▶ **Action item**
In your copy of the entries, please include no pictures and return every word exactly.

**********

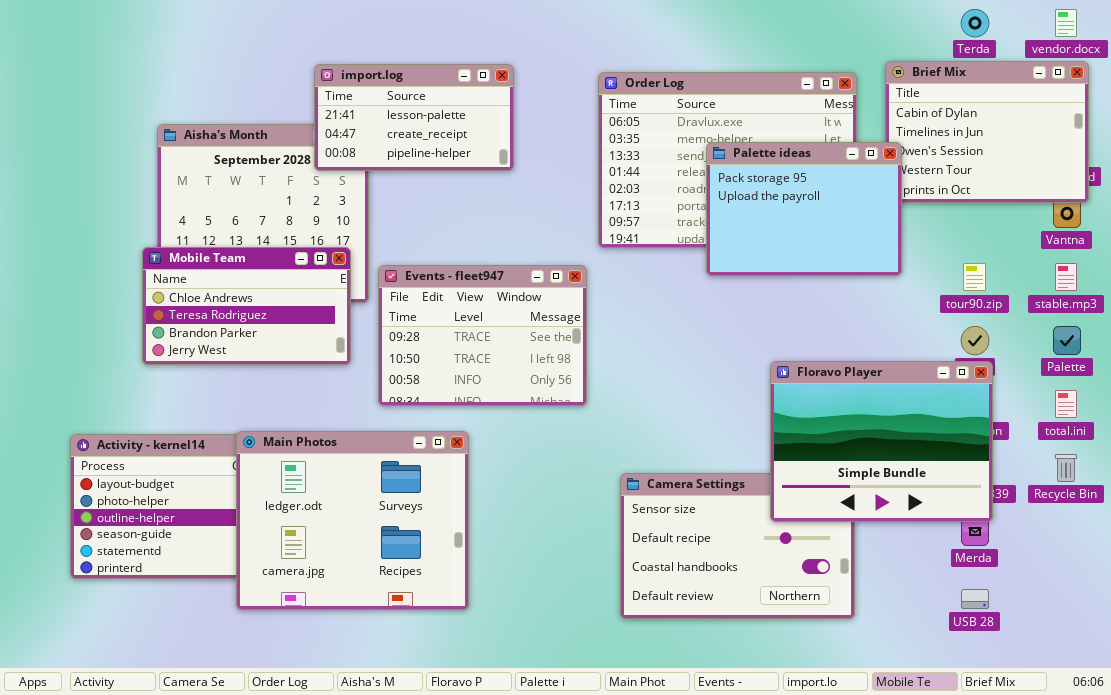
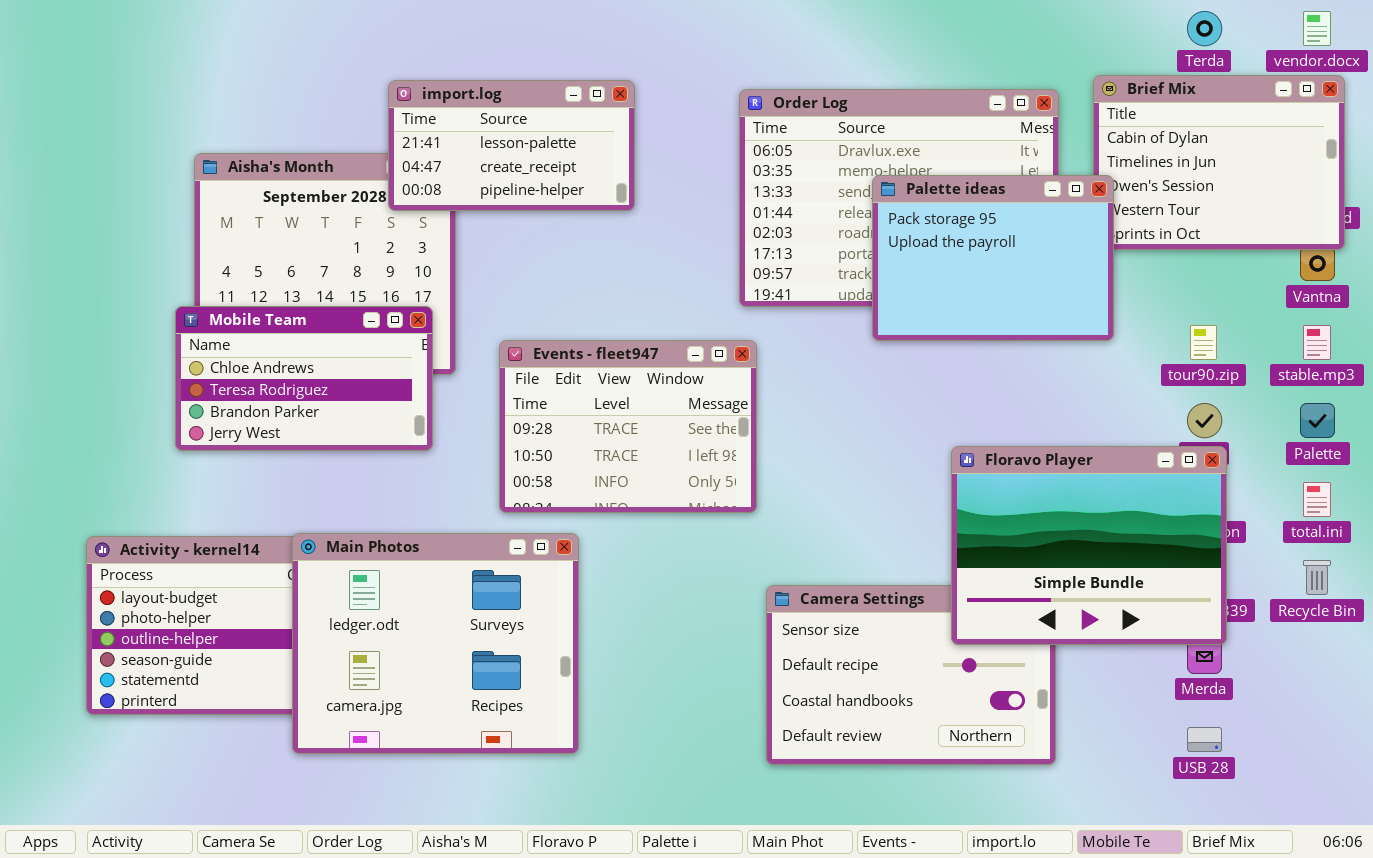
Events - fleet947: [378,265,587,406] -> [499,340,757,513], moved

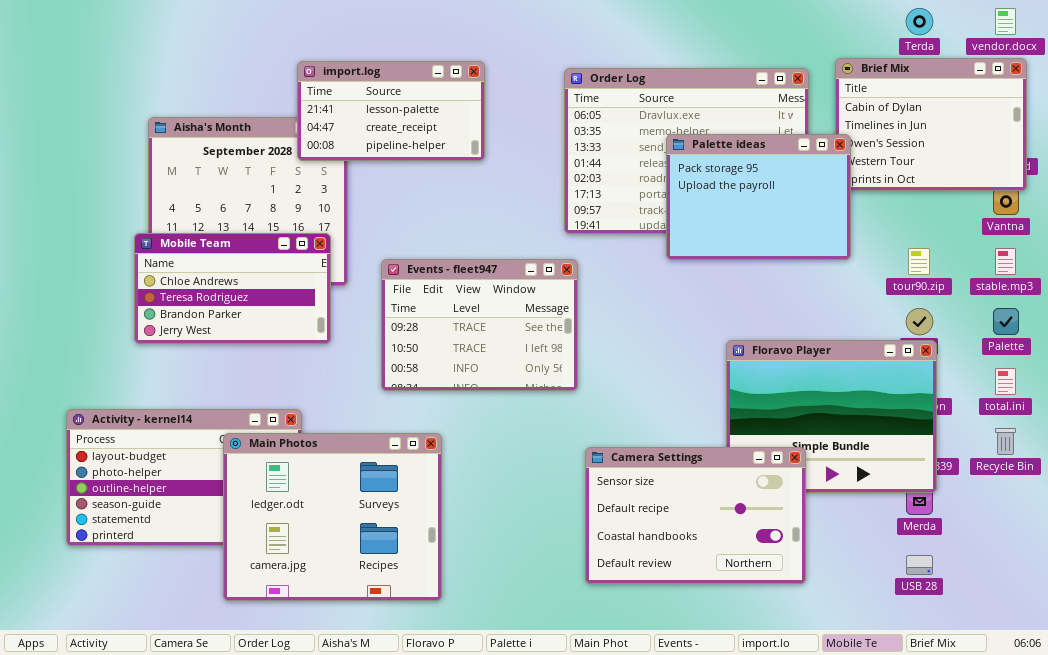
Main Photos: [292,533,579,754] -> [223,433,442,601], moved
Camera Settings: [766,585,1056,765] -> [585,447,806,584], raised

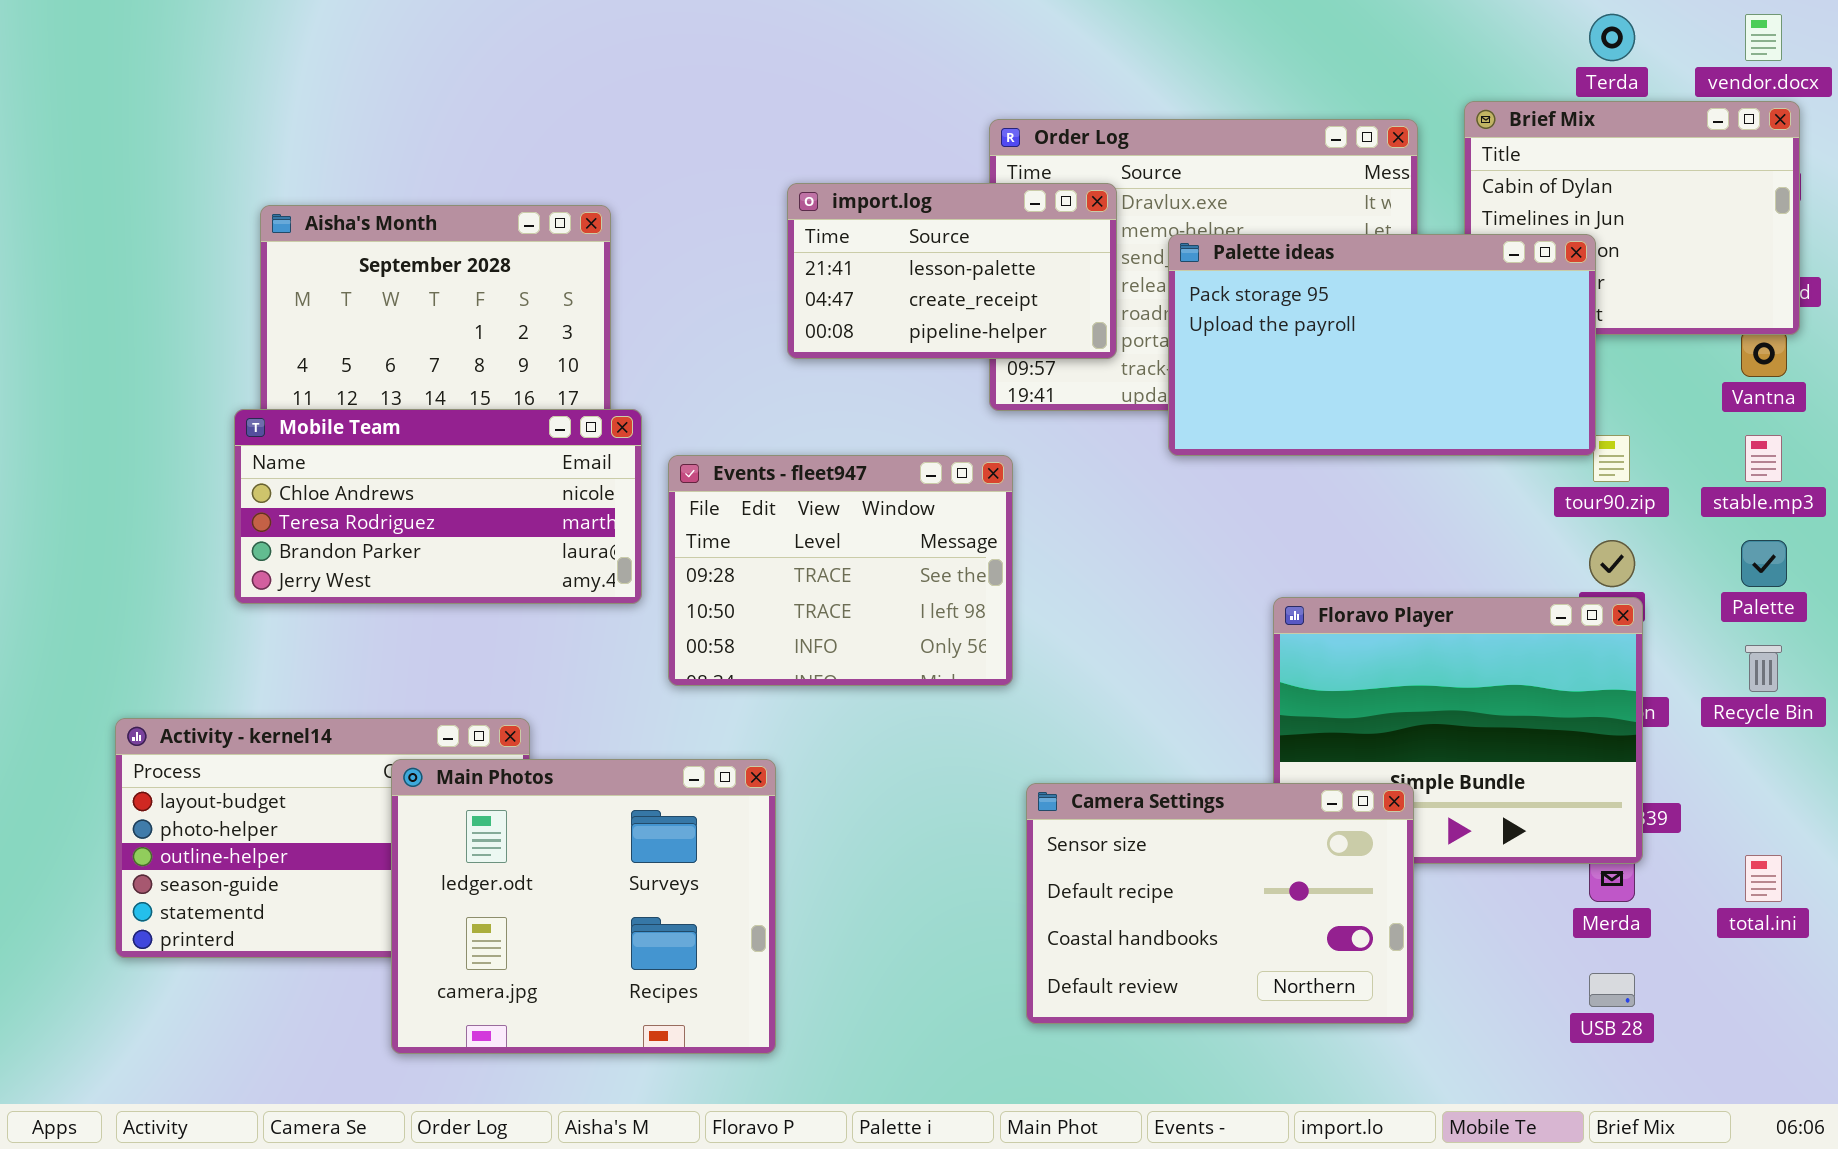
import.log: [297,61,485,161] -> [787,183,1117,359], moved
Palette ideas: [666,134,851,260] -> [1168,234,1596,456], resized
Mobile Team: [134,233,331,344] -> [234,409,642,604], resized
total.ini: [995,368,1016,395] -> [1745,855,1782,902], moved
Recycle Bin: [995,428,1016,455] -> [1745,645,1782,692], moved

**********

▶ **Exercise answer**
Events - fleet947: [378,265,587,406] -> [499,340,757,513], moved

Main Photos: [292,533,579,754] -> [223,433,442,601], moved
Camera Settings: [766,585,1056,765] -> [585,447,806,584], raised

import.log: [297,61,485,161] -> [787,183,1117,359], moved
Palette ideas: [666,134,851,260] -> [1168,234,1596,456], resized
Mobile Team: [134,233,331,344] -> [234,409,642,604], resized
total.ini: [995,368,1016,395] -> [1745,855,1782,902], moved
Recycle Bin: [995,428,1016,455] -> [1745,645,1782,692], moved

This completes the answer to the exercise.